• [Object transformation records]
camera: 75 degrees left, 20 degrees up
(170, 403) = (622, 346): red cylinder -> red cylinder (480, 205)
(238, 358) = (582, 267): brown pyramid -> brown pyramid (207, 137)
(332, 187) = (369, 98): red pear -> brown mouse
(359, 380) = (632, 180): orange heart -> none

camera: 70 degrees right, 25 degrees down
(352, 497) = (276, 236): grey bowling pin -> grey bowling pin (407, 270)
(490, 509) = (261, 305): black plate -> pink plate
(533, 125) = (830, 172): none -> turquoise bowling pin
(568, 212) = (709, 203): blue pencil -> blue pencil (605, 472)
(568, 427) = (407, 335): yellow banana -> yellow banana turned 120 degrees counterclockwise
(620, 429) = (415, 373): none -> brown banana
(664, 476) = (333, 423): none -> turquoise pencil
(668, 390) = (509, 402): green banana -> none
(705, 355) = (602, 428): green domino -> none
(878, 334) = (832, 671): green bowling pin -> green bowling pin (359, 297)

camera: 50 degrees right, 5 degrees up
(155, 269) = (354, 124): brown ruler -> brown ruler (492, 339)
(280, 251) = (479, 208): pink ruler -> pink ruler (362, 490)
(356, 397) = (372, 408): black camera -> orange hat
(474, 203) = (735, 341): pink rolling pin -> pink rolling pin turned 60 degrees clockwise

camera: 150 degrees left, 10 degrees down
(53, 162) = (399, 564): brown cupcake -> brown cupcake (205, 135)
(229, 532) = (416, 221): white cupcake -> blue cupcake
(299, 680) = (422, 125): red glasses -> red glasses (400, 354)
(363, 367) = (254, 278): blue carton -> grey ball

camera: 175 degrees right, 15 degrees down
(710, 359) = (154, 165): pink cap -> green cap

• [Problem requirements]
Out of the preceding entries, pull every line containing the string "turned".

• [Answer to the problem]
(568, 427) = (407, 335): yellow banana -> yellow banana turned 120 degrees counterclockwise
(474, 203) = (735, 341): pink rolling pin -> pink rolling pin turned 60 degrees clockwise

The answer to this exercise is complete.